Dataset items:
==============================
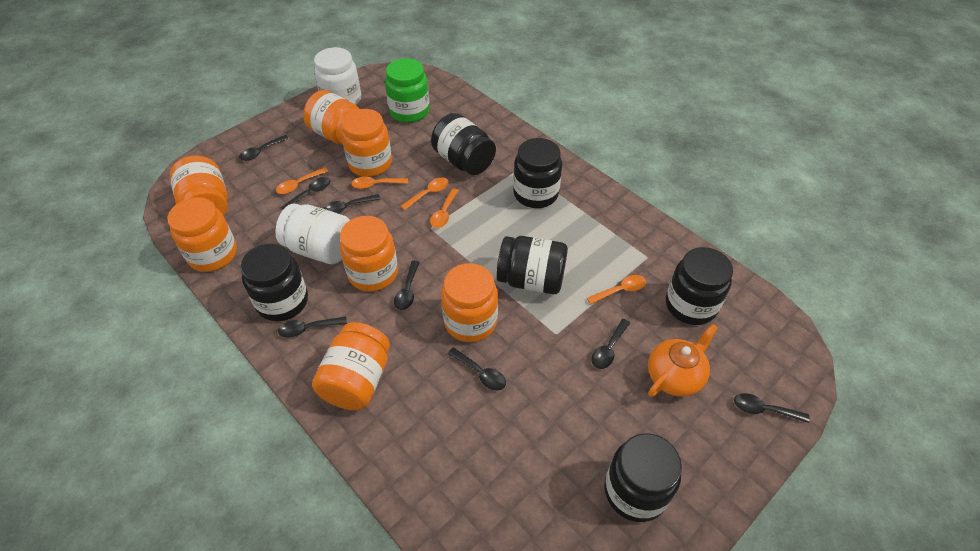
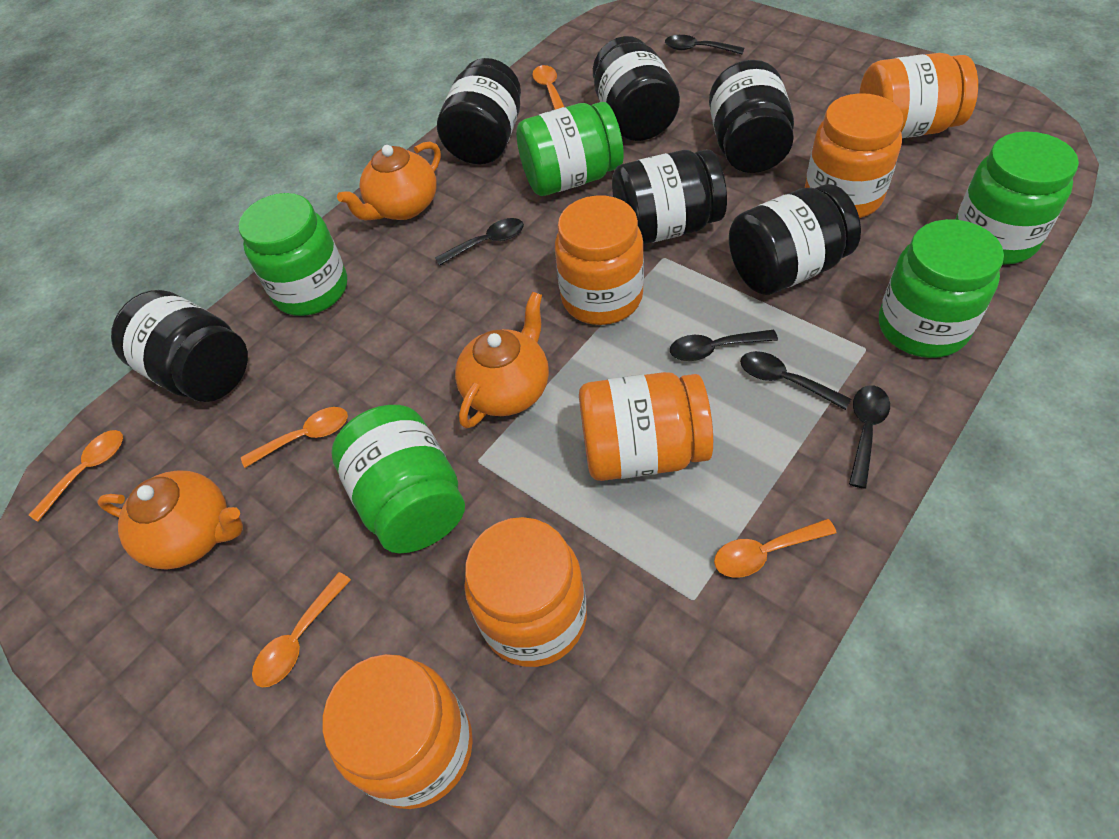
black spoon: 8 -> 5
green jar: 1 -> 5
orange jar: 7 -> 6
orange teapot: 1 -> 3
white jar: 2 -> 0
==============================
-- Exercise aim --
Go through the entries and retype each one exactly, skipping any image.

-- Your response --
black spoon: 8 -> 5
green jar: 1 -> 5
orange jar: 7 -> 6
orange teapot: 1 -> 3
white jar: 2 -> 0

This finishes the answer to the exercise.